**Task directions:** From the entries that follow, reproduce exactly and only the lines from the line with "yellow brick F3 level 1 -> none" to the line with "cyan plate S3", endpoints included.

────────────────────

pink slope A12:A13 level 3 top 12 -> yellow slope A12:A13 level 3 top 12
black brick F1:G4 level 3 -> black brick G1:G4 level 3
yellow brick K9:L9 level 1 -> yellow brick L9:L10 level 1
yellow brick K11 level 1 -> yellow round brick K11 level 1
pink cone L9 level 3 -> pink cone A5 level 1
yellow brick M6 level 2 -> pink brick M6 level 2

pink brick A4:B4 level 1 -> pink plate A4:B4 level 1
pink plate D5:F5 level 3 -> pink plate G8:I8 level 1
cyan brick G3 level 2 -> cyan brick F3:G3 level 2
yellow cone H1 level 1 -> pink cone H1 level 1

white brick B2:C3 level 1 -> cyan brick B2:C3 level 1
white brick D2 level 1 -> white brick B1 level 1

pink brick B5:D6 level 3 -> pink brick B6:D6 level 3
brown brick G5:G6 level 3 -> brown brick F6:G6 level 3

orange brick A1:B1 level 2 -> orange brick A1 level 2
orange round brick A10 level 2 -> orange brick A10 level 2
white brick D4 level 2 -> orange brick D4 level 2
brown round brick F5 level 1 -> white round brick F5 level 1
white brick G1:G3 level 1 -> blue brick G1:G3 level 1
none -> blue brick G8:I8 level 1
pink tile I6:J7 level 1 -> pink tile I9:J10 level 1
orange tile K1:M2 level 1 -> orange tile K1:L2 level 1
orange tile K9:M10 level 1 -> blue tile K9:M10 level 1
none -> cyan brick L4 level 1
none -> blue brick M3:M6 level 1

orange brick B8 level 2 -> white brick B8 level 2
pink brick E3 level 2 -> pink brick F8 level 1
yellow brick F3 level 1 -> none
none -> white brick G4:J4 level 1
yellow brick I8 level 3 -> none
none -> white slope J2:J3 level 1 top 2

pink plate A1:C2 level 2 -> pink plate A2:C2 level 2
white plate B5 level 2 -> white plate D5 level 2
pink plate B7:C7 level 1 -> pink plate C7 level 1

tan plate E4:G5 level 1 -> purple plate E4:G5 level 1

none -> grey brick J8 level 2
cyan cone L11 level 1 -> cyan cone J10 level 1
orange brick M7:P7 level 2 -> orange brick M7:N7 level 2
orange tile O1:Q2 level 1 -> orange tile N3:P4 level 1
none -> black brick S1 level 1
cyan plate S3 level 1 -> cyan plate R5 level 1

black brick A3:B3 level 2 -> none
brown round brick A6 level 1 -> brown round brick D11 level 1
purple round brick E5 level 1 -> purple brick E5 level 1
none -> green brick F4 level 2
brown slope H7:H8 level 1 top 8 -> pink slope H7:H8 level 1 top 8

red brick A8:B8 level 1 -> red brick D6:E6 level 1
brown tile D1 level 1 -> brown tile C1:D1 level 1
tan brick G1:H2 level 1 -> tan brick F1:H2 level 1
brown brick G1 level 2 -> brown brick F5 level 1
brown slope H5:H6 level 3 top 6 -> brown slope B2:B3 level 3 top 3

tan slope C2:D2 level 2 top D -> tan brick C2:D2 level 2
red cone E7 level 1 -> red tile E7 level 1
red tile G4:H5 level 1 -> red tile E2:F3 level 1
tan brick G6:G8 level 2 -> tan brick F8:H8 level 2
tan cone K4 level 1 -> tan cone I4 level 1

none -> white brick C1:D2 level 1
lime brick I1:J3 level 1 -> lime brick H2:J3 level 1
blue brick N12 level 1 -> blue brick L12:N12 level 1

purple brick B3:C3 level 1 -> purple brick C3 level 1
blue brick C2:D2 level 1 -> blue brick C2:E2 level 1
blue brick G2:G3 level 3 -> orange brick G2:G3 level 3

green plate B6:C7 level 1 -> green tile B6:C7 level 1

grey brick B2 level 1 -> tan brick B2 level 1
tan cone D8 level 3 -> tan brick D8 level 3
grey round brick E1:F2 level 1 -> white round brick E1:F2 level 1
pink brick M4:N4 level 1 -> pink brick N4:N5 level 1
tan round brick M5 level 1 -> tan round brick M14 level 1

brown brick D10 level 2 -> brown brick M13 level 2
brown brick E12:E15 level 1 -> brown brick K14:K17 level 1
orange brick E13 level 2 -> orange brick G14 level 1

────────────────────

**Exercise result:**
yellow brick F3 level 1 -> none
none -> white brick G4:J4 level 1
yellow brick I8 level 3 -> none
none -> white slope J2:J3 level 1 top 2

pink plate A1:C2 level 2 -> pink plate A2:C2 level 2
white plate B5 level 2 -> white plate D5 level 2
pink plate B7:C7 level 1 -> pink plate C7 level 1

tan plate E4:G5 level 1 -> purple plate E4:G5 level 1

none -> grey brick J8 level 2
cyan cone L11 level 1 -> cyan cone J10 level 1
orange brick M7:P7 level 2 -> orange brick M7:N7 level 2
orange tile O1:Q2 level 1 -> orange tile N3:P4 level 1
none -> black brick S1 level 1
cyan plate S3 level 1 -> cyan plate R5 level 1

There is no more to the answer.